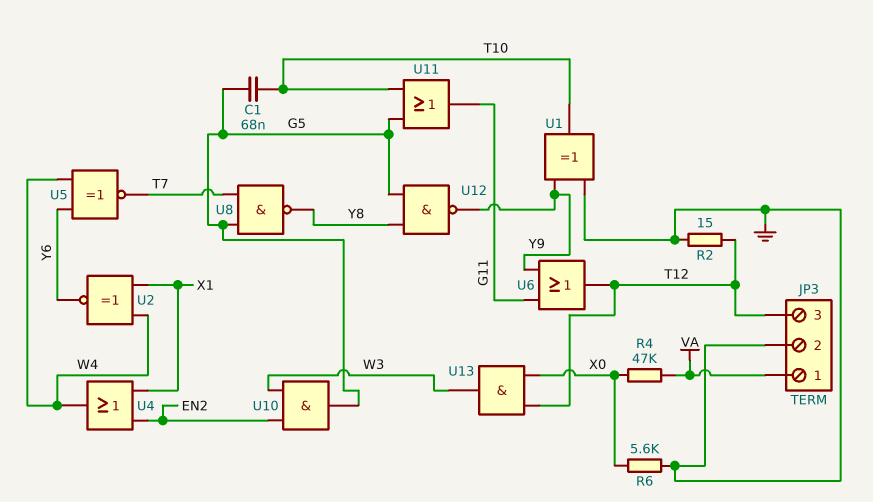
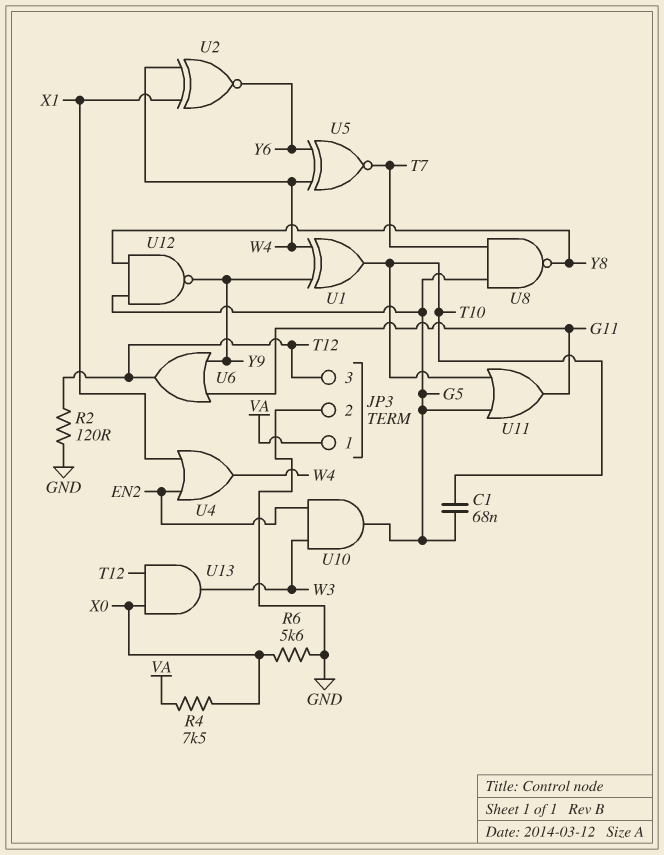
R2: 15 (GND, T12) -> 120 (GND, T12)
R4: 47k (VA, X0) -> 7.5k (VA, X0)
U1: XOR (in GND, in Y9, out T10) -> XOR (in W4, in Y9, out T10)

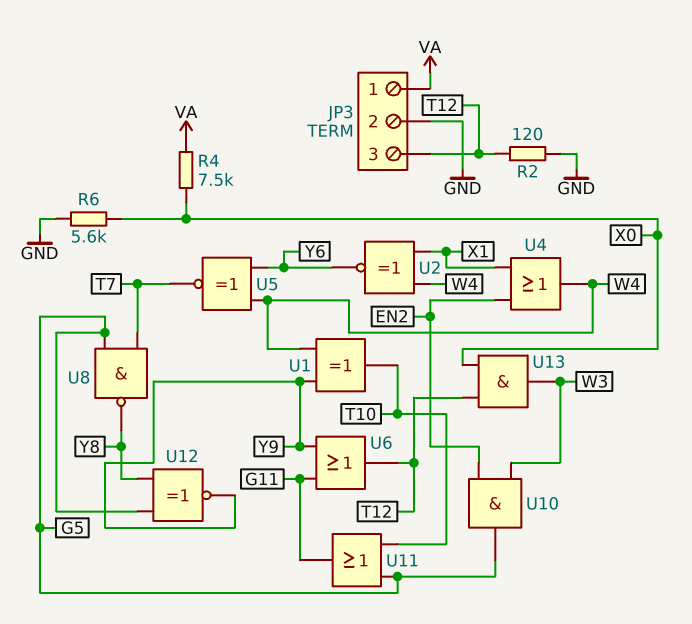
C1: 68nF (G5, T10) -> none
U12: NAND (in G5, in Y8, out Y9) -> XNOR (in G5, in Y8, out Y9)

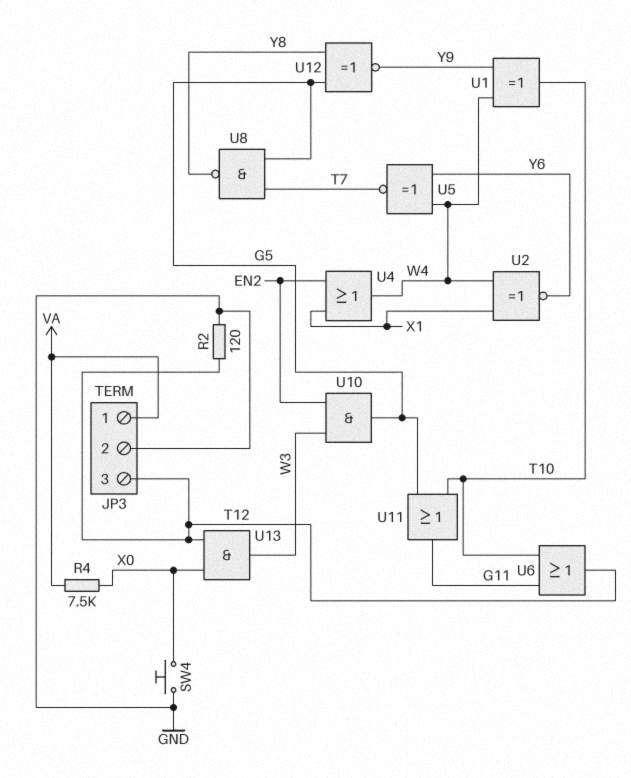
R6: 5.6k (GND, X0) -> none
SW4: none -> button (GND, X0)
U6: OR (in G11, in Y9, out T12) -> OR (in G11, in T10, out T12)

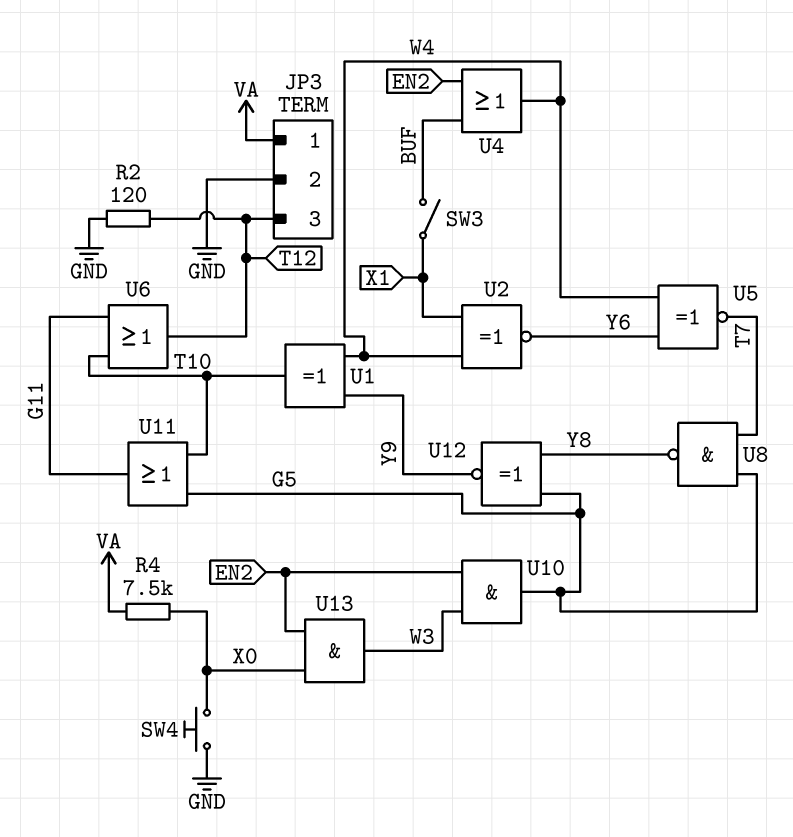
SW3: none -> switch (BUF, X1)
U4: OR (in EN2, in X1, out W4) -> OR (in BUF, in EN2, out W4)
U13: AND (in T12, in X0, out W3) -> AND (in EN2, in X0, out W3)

◇ ◇ ◇ ◇

Give the lines again exactly, beginning with the first line of the records above and ending with the line that contains "U4: OR (in EN2, in", and include no pictures.

### EXPECTED ANSWER:
R2: 15 (GND, T12) -> 120 (GND, T12)
R4: 47k (VA, X0) -> 7.5k (VA, X0)
U1: XOR (in GND, in Y9, out T10) -> XOR (in W4, in Y9, out T10)

C1: 68nF (G5, T10) -> none
U12: NAND (in G5, in Y8, out Y9) -> XNOR (in G5, in Y8, out Y9)

R6: 5.6k (GND, X0) -> none
SW4: none -> button (GND, X0)
U6: OR (in G11, in Y9, out T12) -> OR (in G11, in T10, out T12)

SW3: none -> switch (BUF, X1)
U4: OR (in EN2, in X1, out W4) -> OR (in BUF, in EN2, out W4)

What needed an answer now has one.